[Exercise] Please copy each line of the data that includes the string "none".

[Supplied material]
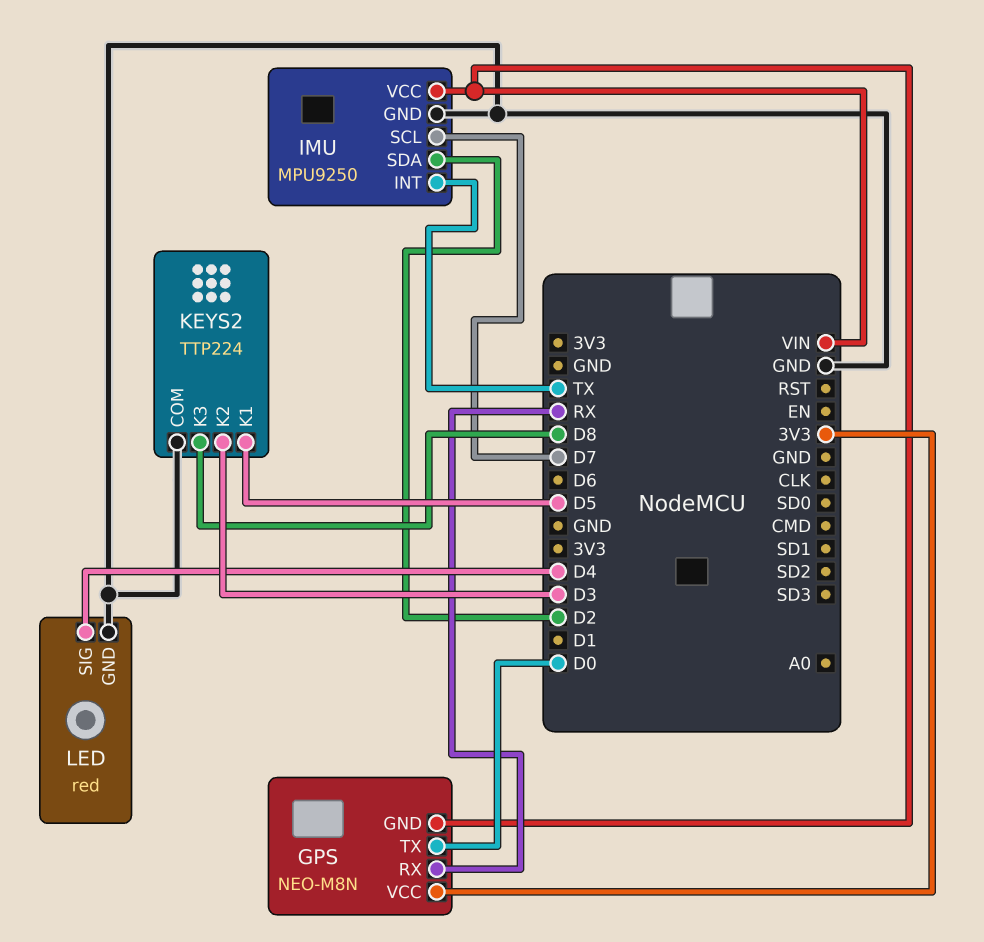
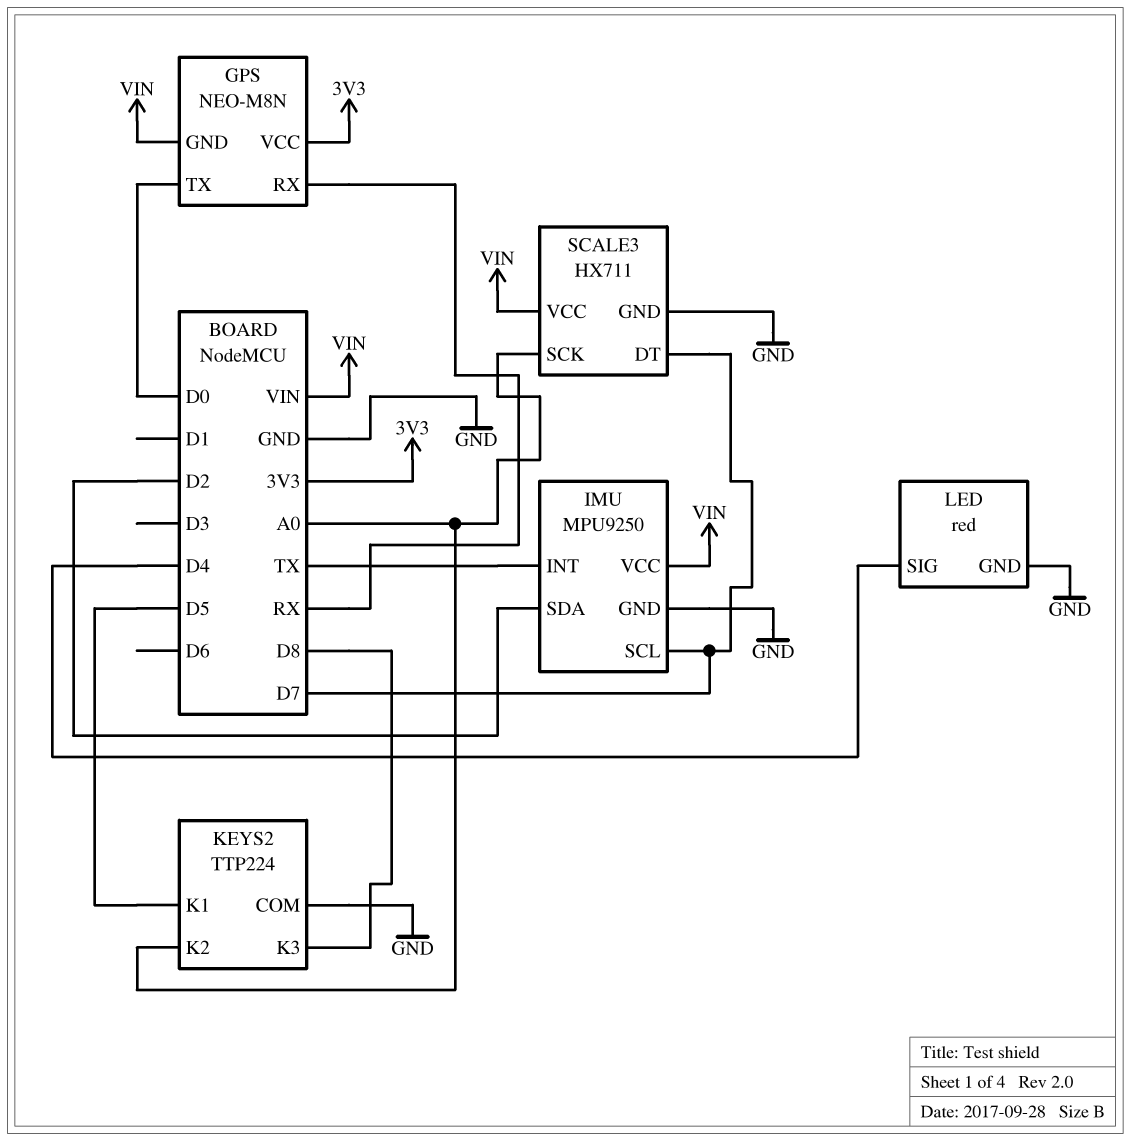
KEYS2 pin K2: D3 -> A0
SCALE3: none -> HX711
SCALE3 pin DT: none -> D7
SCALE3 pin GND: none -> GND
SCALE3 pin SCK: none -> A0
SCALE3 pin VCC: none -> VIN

[Solution]
SCALE3: none -> HX711
SCALE3 pin DT: none -> D7
SCALE3 pin GND: none -> GND
SCALE3 pin SCK: none -> A0
SCALE3 pin VCC: none -> VIN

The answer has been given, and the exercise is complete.